▶ **WORK INSTRUCTION**:
What's needed is a word-for-word retyping of the entries below, pictures omitted.

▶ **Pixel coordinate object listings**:
════

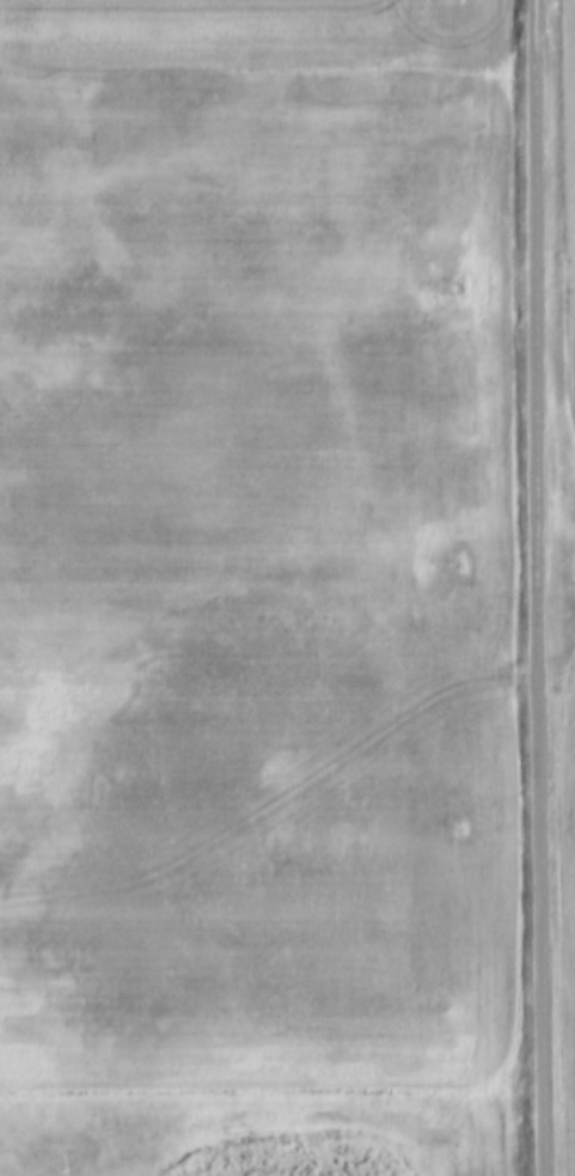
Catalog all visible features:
road: (536, 588)

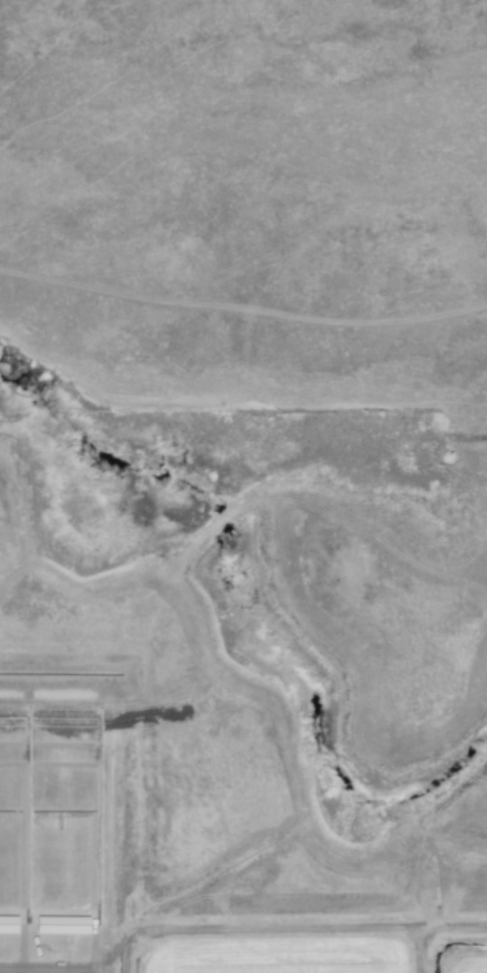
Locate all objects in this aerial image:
road: (57, 703)
road: (126, 839)
building: (62, 923)
road: (306, 929)
road: (422, 950)
road: (104, 958)

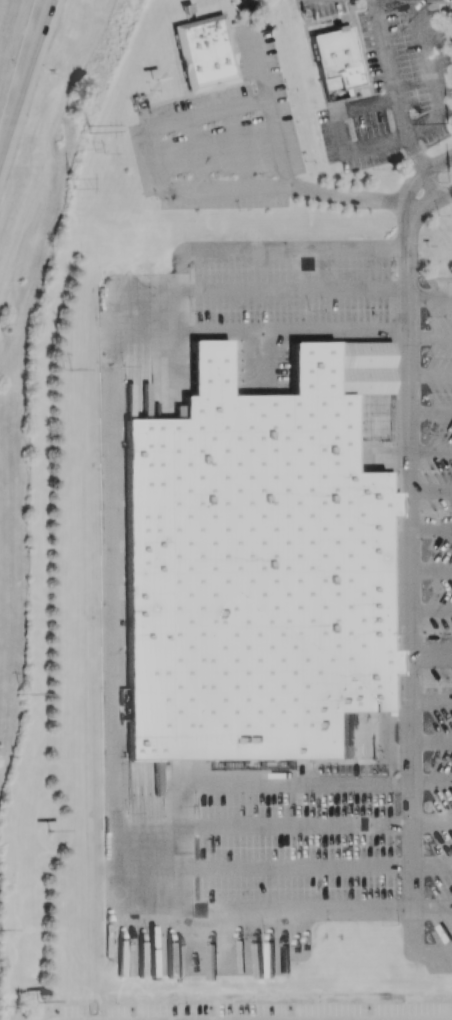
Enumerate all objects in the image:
building: (203, 52)
road: (258, 58)
building: (334, 58)
road: (433, 79)
road: (25, 81)
parking lot: (390, 82)
road: (398, 104)
power tower: (451, 122)
power tower: (89, 125)
road: (341, 130)
parking lot: (224, 136)
road: (238, 145)
road: (198, 152)
power tower: (100, 153)
road: (154, 174)
road: (419, 176)
power tower: (69, 183)
road: (432, 203)
road: (296, 290)
road: (182, 292)
road: (431, 296)
road: (128, 308)
road: (430, 336)
building: (361, 368)
power tower: (66, 373)
road: (431, 374)
road: (431, 412)
road: (431, 452)
road: (431, 490)
road: (431, 527)
parking lot: (424, 548)
building: (251, 570)
road: (431, 570)
road: (411, 579)
road: (111, 585)
road: (431, 610)
road: (431, 653)
power tower: (28, 693)
road: (431, 701)
road: (431, 740)
road: (432, 778)
road: (297, 782)
road: (432, 822)
road: (298, 825)
road: (184, 835)
road: (432, 862)
road: (298, 866)
road: (135, 870)
road: (298, 911)
road: (413, 947)
road: (241, 952)

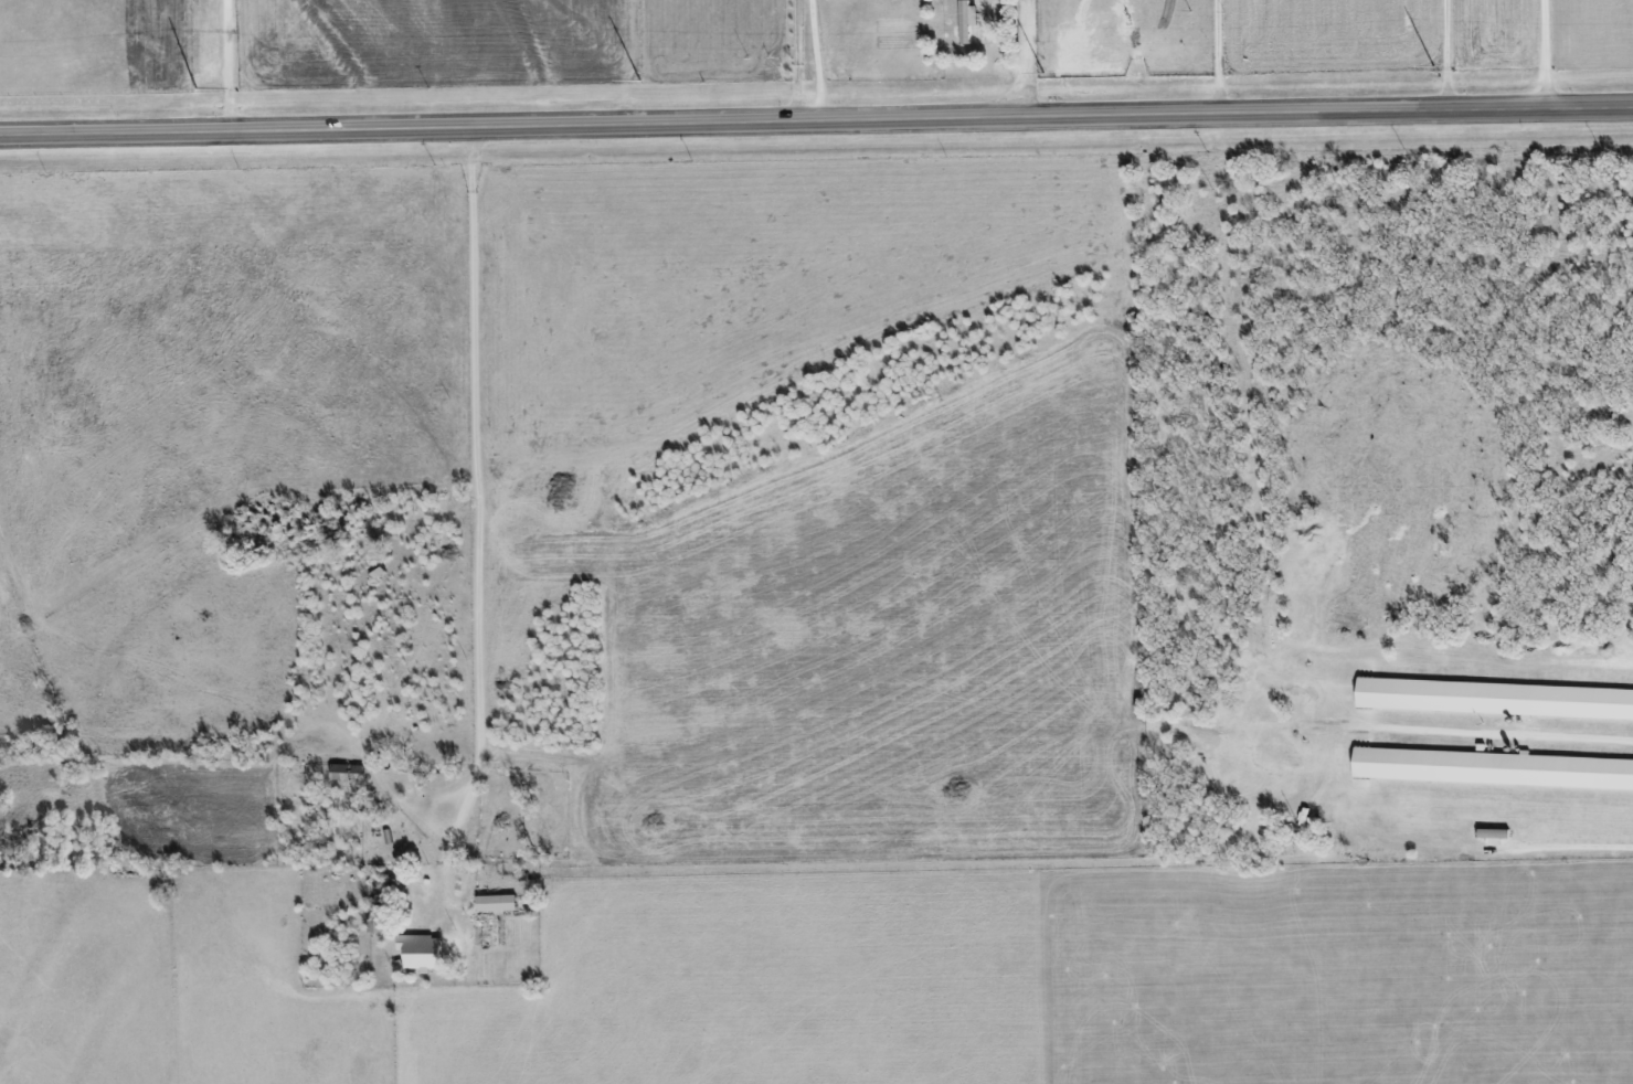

════

▶ **SOLUTION TO THE EXERCISE**:
Catalog all visible features:
road: (536, 588)

Locate all objects in this aerial image:
road: (57, 703)
road: (126, 839)
building: (62, 923)
road: (306, 929)
road: (422, 950)
road: (104, 958)

Enumerate all objects in the image:
building: (203, 52)
road: (258, 58)
building: (334, 58)
road: (433, 79)
road: (25, 81)
parking lot: (390, 82)
road: (398, 104)
power tower: (451, 122)
power tower: (89, 125)
road: (341, 130)
parking lot: (224, 136)
road: (238, 145)
road: (198, 152)
power tower: (100, 153)
road: (154, 174)
road: (419, 176)
power tower: (69, 183)
road: (432, 203)
road: (296, 290)
road: (182, 292)
road: (431, 296)
road: (128, 308)
road: (430, 336)
building: (361, 368)
power tower: (66, 373)
road: (431, 374)
road: (431, 412)
road: (431, 452)
road: (431, 490)
road: (431, 527)
parking lot: (424, 548)
building: (251, 570)
road: (431, 570)
road: (411, 579)
road: (111, 585)
road: (431, 610)
road: (431, 653)
power tower: (28, 693)
road: (431, 701)
road: (431, 740)
road: (432, 778)
road: (297, 782)
road: (432, 822)
road: (298, 825)
road: (184, 835)
road: (432, 862)
road: (298, 866)
road: (135, 870)
road: (298, 911)
road: (413, 947)
road: (241, 952)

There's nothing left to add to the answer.